BEGIN Data supplied

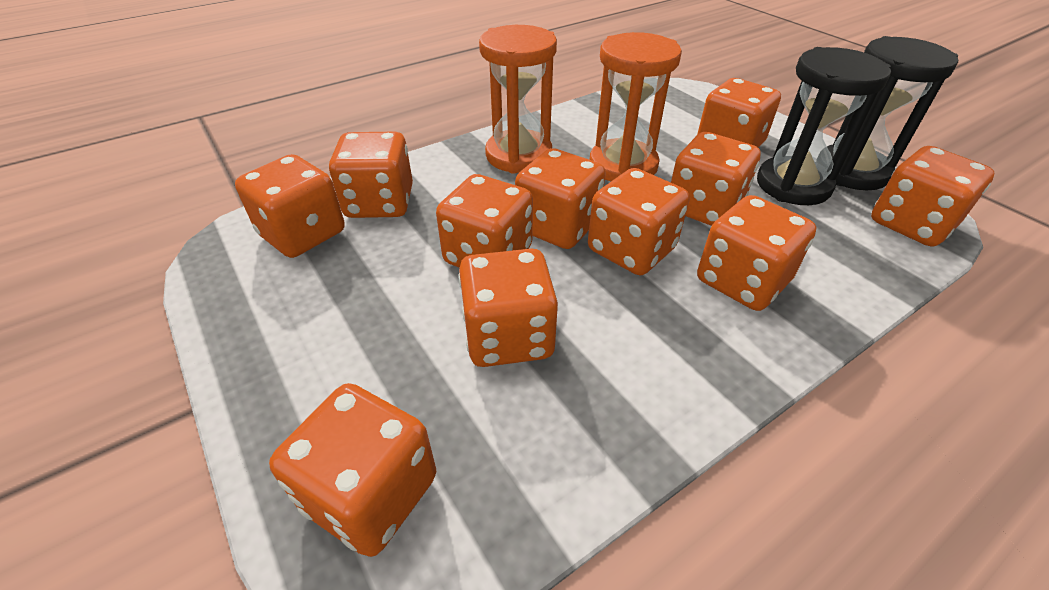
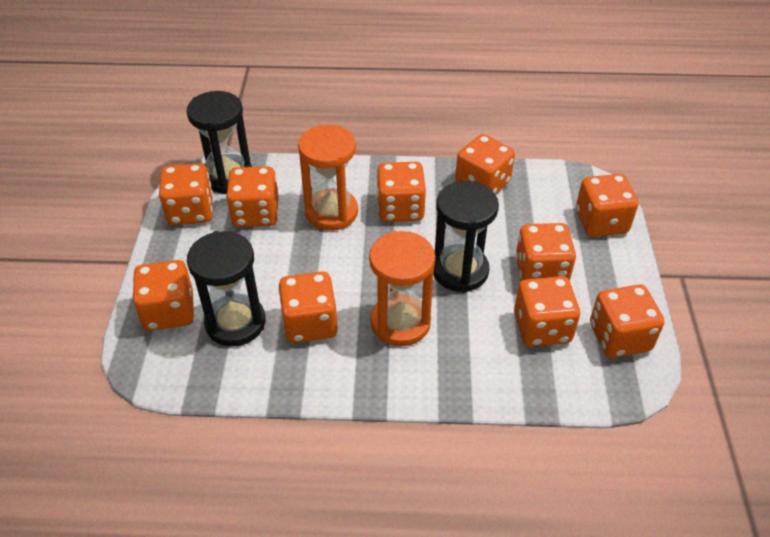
black hourglass: 2 -> 3
orange dice: 11 -> 10

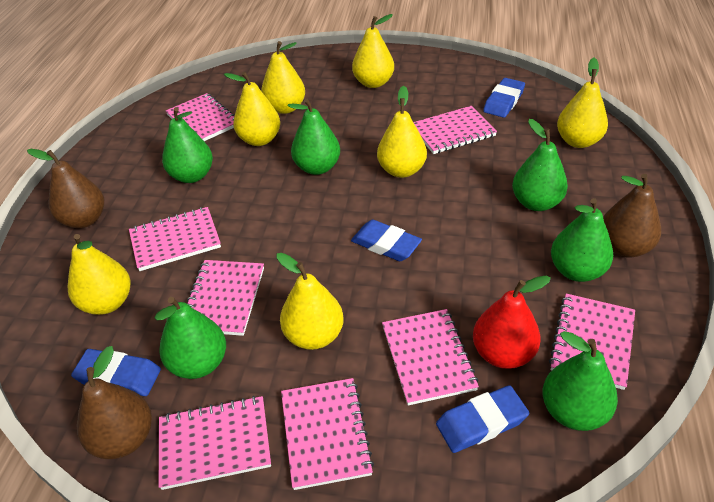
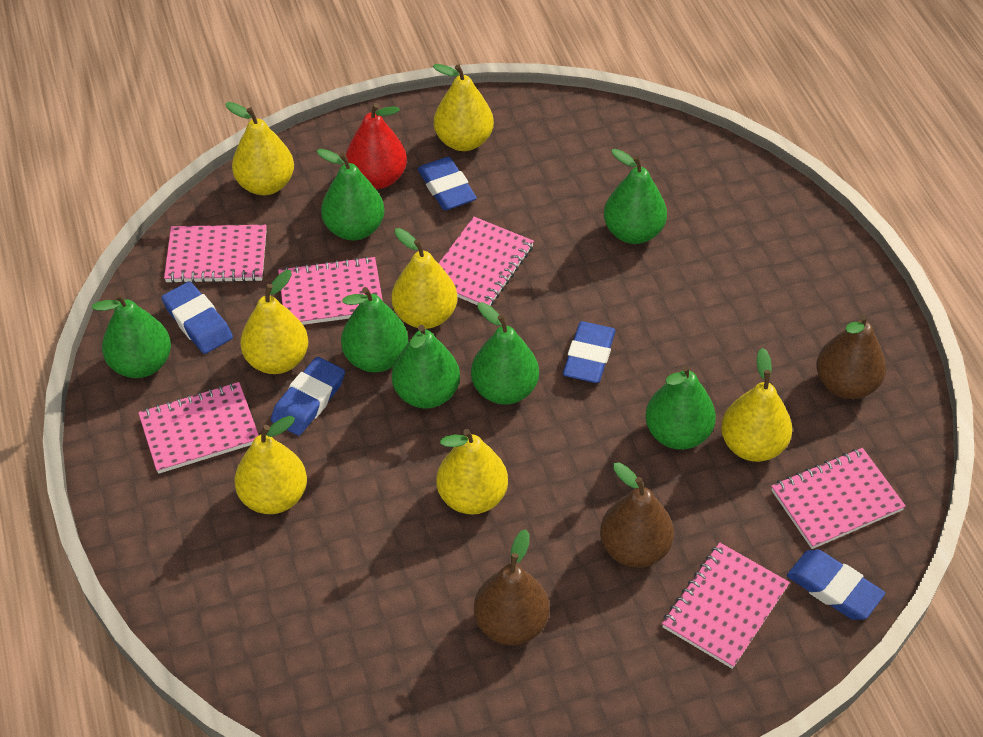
blue eraser: 4 -> 5
green pear: 6 -> 7
pink notebook: 8 -> 6

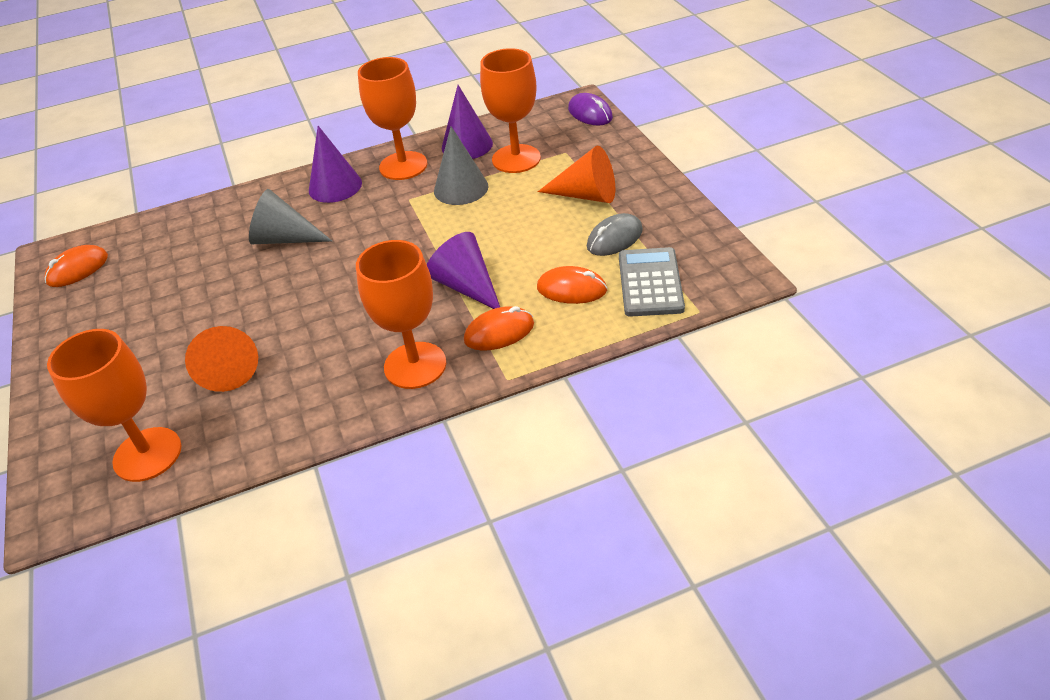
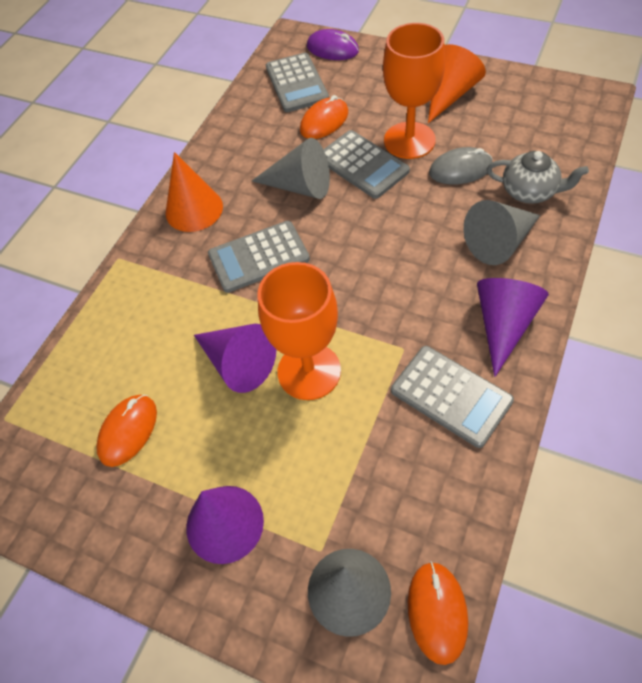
grey calculator: 1 -> 4
grey cone: 2 -> 3
grey teapot: 0 -> 1
orange goblet: 4 -> 2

END Data supplied

Your assignment:
Lines containing the string "grey" in the entries above should be counted. State that number alone.

Written solution:
3